# SUPPLIED INFORMATION:
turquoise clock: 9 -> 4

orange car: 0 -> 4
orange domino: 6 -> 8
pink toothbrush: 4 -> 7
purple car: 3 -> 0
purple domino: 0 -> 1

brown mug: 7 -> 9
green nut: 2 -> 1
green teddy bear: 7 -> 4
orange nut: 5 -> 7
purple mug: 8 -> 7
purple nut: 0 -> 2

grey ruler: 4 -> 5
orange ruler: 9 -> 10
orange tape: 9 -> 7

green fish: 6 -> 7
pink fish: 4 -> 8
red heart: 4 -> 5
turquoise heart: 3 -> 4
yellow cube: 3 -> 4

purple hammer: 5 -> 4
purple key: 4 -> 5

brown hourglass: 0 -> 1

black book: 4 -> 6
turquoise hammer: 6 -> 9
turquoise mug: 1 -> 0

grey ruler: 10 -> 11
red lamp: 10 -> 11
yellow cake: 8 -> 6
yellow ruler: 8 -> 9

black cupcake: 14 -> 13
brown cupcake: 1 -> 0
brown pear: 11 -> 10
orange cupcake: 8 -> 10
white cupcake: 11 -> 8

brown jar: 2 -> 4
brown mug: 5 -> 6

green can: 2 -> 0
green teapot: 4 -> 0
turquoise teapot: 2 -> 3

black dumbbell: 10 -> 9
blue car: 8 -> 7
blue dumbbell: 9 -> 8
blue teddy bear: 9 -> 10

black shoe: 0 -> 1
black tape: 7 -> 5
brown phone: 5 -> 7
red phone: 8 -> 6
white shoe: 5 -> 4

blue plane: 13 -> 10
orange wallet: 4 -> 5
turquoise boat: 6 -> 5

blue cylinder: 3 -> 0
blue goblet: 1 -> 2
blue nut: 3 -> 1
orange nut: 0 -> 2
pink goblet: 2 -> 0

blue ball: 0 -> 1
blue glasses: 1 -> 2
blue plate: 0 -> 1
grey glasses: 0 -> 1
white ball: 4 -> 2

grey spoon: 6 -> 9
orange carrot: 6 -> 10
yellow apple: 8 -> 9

# WHAT IS EXPECTED:
Copy every entry exactly.

# EXERCISE SOLUTION:
turquoise clock: 9 -> 4

orange car: 0 -> 4
orange domino: 6 -> 8
pink toothbrush: 4 -> 7
purple car: 3 -> 0
purple domino: 0 -> 1

brown mug: 7 -> 9
green nut: 2 -> 1
green teddy bear: 7 -> 4
orange nut: 5 -> 7
purple mug: 8 -> 7
purple nut: 0 -> 2

grey ruler: 4 -> 5
orange ruler: 9 -> 10
orange tape: 9 -> 7

green fish: 6 -> 7
pink fish: 4 -> 8
red heart: 4 -> 5
turquoise heart: 3 -> 4
yellow cube: 3 -> 4

purple hammer: 5 -> 4
purple key: 4 -> 5

brown hourglass: 0 -> 1

black book: 4 -> 6
turquoise hammer: 6 -> 9
turquoise mug: 1 -> 0

grey ruler: 10 -> 11
red lamp: 10 -> 11
yellow cake: 8 -> 6
yellow ruler: 8 -> 9

black cupcake: 14 -> 13
brown cupcake: 1 -> 0
brown pear: 11 -> 10
orange cupcake: 8 -> 10
white cupcake: 11 -> 8

brown jar: 2 -> 4
brown mug: 5 -> 6

green can: 2 -> 0
green teapot: 4 -> 0
turquoise teapot: 2 -> 3

black dumbbell: 10 -> 9
blue car: 8 -> 7
blue dumbbell: 9 -> 8
blue teddy bear: 9 -> 10

black shoe: 0 -> 1
black tape: 7 -> 5
brown phone: 5 -> 7
red phone: 8 -> 6
white shoe: 5 -> 4

blue plane: 13 -> 10
orange wallet: 4 -> 5
turquoise boat: 6 -> 5

blue cylinder: 3 -> 0
blue goblet: 1 -> 2
blue nut: 3 -> 1
orange nut: 0 -> 2
pink goblet: 2 -> 0

blue ball: 0 -> 1
blue glasses: 1 -> 2
blue plate: 0 -> 1
grey glasses: 0 -> 1
white ball: 4 -> 2

grey spoon: 6 -> 9
orange carrot: 6 -> 10
yellow apple: 8 -> 9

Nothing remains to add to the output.